Your instructions -
Repeat the stretch of entries below from the line with "cyan brick A2:C2" through the line with "pink brick E4". Include both ends and add nothing.

Data for this exercise -
»»
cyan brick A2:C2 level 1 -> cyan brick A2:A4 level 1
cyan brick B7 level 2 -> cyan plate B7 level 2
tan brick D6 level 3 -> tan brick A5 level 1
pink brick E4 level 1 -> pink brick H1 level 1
««
»»
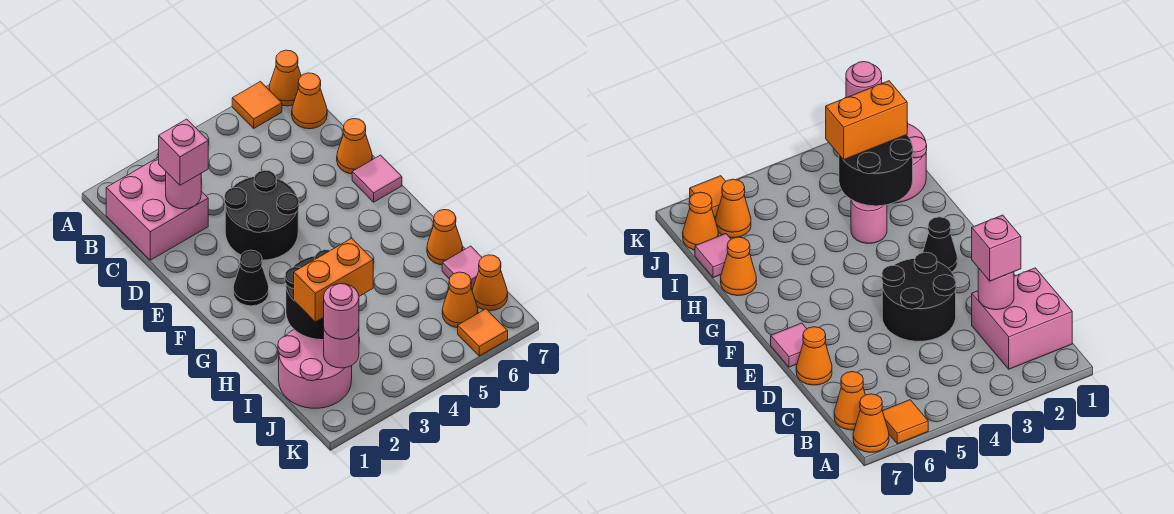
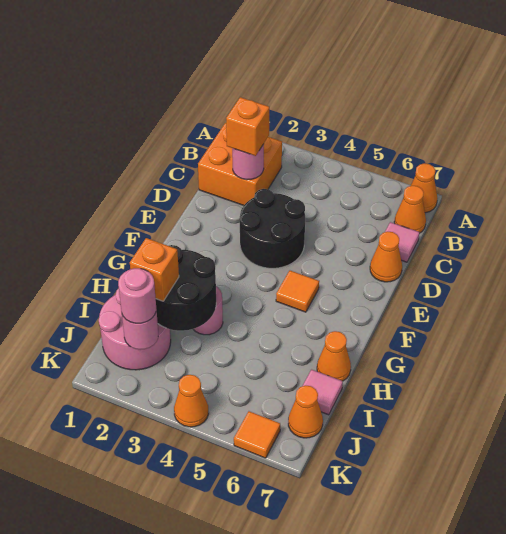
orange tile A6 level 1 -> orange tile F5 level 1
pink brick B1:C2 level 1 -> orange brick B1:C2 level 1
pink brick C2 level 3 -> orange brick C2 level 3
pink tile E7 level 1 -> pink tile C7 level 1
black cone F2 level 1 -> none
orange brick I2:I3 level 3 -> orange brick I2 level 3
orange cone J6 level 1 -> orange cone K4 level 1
««
»»
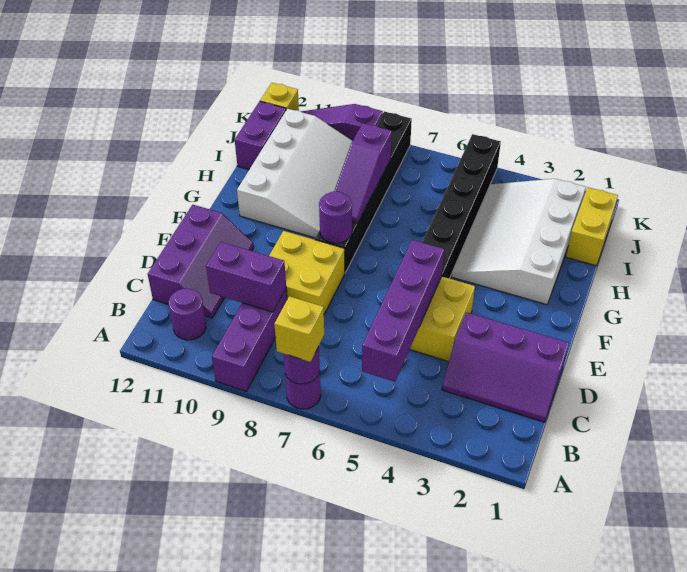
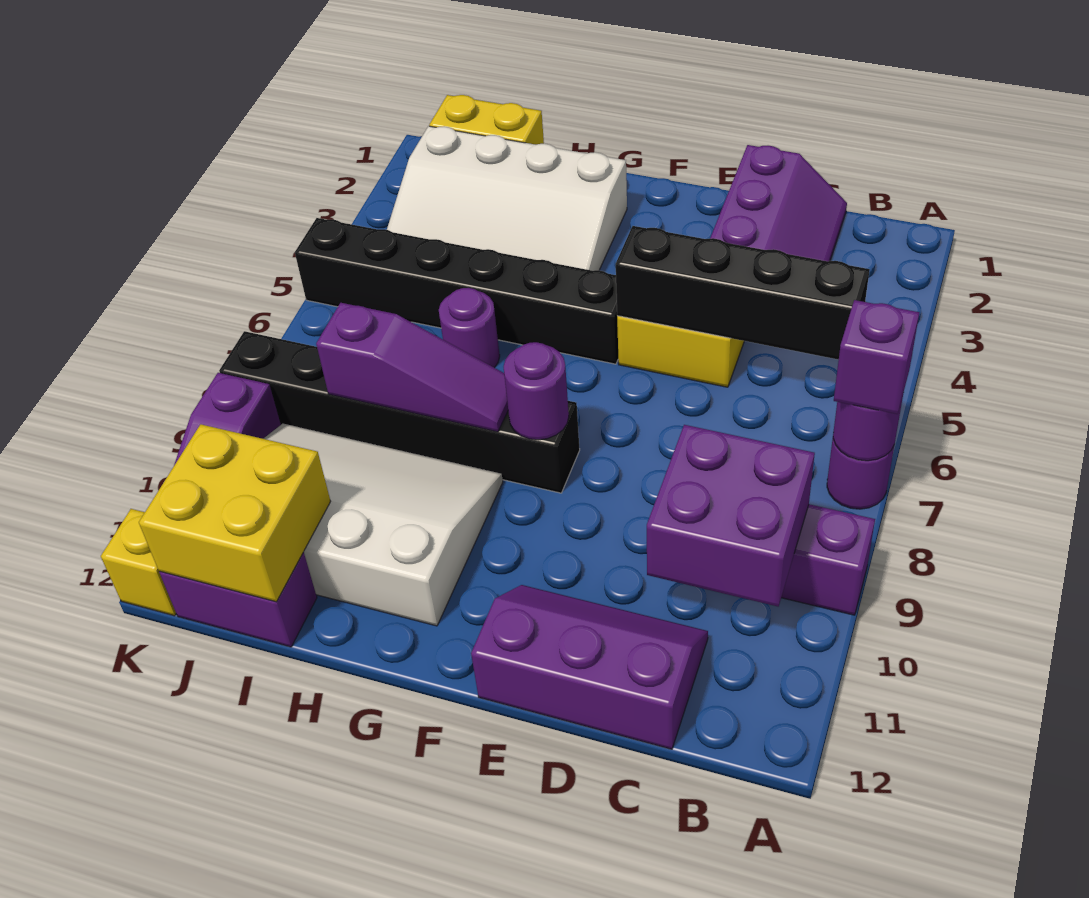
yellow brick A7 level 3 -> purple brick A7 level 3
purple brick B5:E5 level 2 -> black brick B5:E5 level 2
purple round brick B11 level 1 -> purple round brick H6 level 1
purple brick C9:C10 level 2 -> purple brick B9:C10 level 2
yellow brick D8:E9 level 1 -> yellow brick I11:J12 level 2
««
Exercise response -
cyan brick A2:C2 level 1 -> cyan brick A2:A4 level 1
cyan brick B7 level 2 -> cyan plate B7 level 2
tan brick D6 level 3 -> tan brick A5 level 1
pink brick E4 level 1 -> pink brick H1 level 1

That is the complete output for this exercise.